## Dataset extract:
[Start of Attachment]
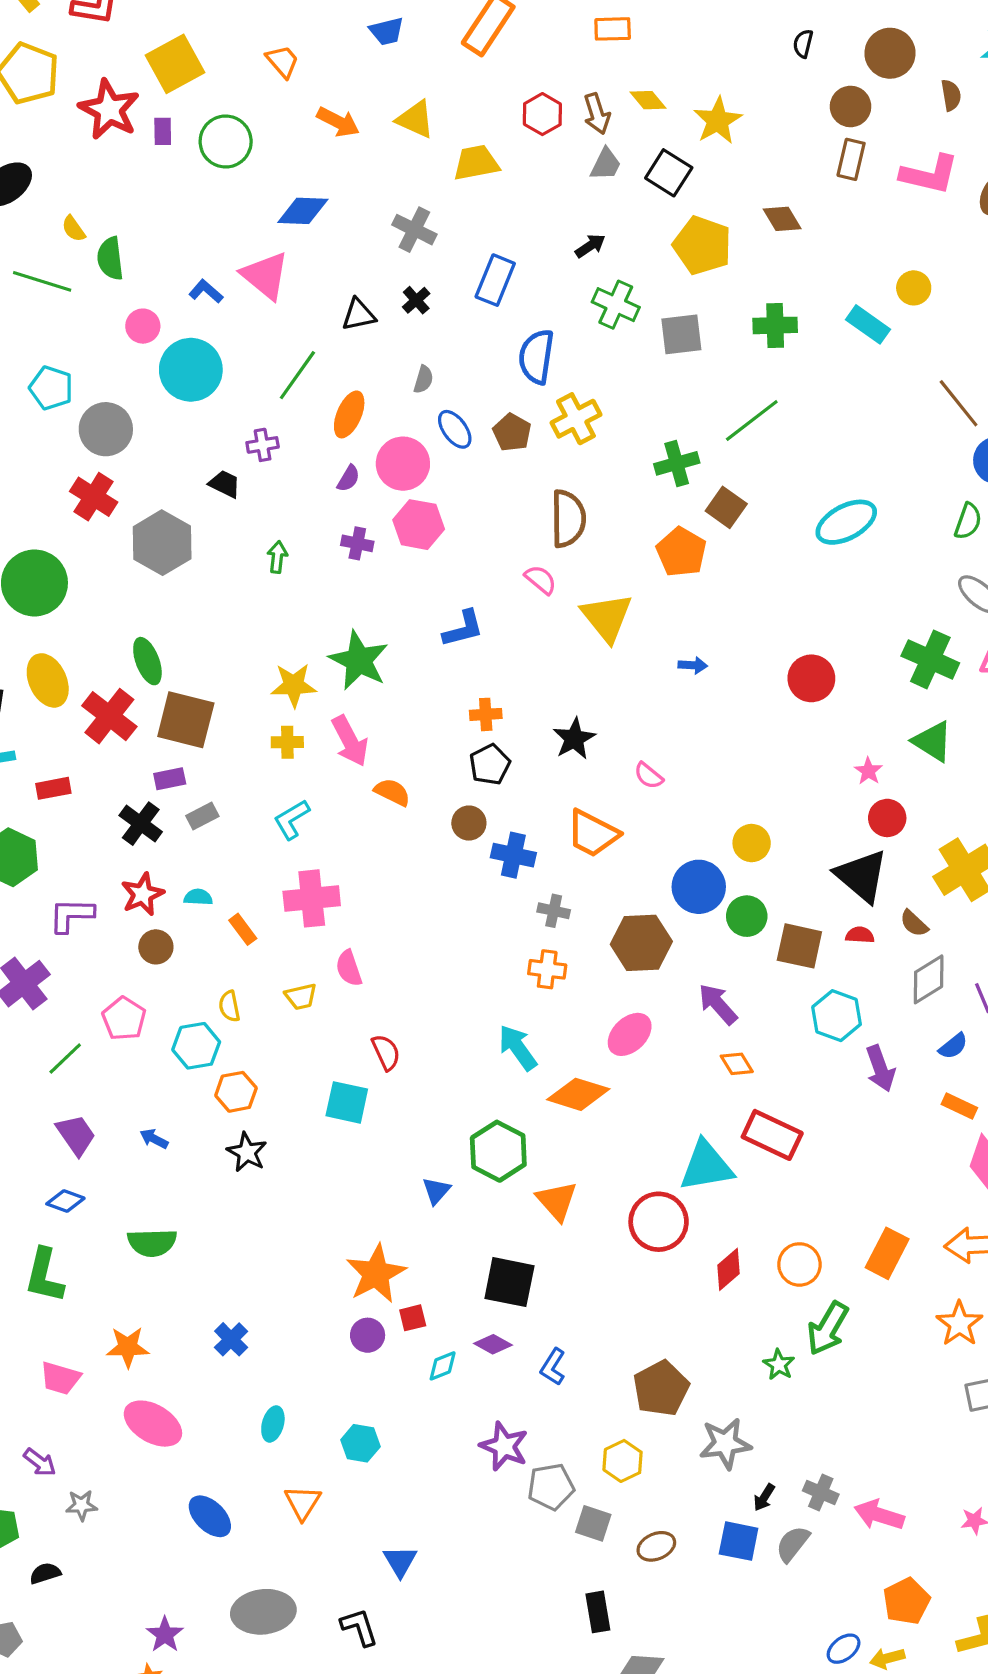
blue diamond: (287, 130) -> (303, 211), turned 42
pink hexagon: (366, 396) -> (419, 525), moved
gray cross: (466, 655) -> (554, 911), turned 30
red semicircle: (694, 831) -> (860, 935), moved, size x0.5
[End of Attachment]
[Start of Attachment]
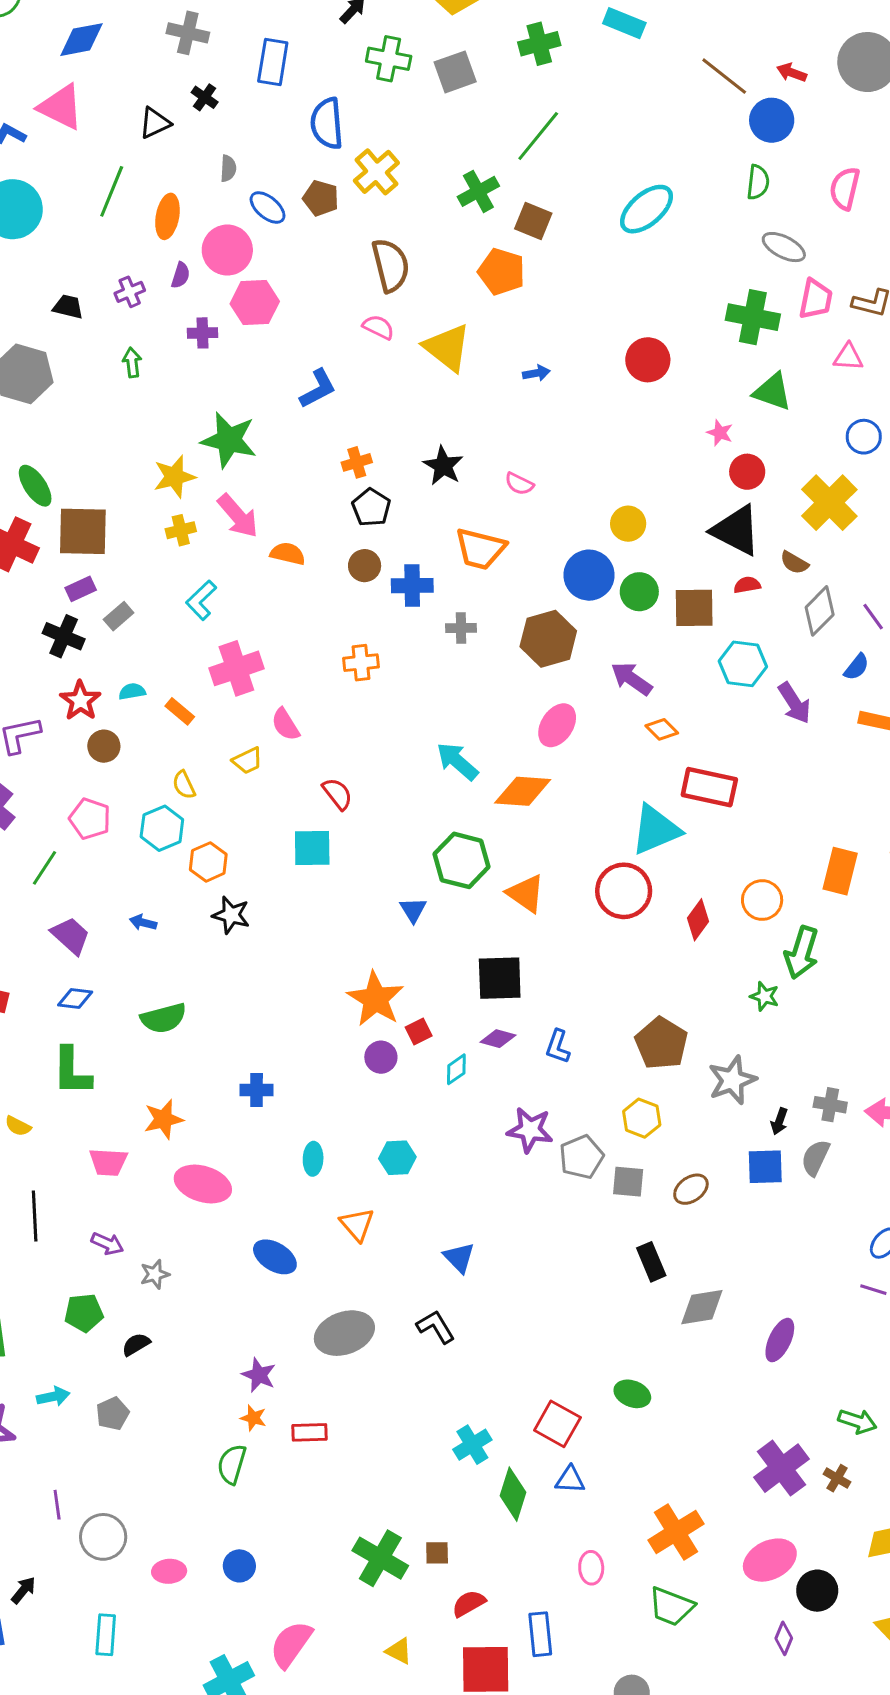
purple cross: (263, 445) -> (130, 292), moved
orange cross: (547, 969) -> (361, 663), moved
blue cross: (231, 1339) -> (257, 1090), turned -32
[End of Attachment]
Write out, from the lines above, only those from the line with "pink hexagon: (366, 396) -> (419, 525), moved" to the line with "red semicircle: (694, 831)", exactly as given, including the first and the last.

## Task answer:
pink hexagon: (366, 396) -> (419, 525), moved
gray cross: (466, 655) -> (554, 911), turned 30
red semicircle: (694, 831) -> (860, 935), moved, size x0.5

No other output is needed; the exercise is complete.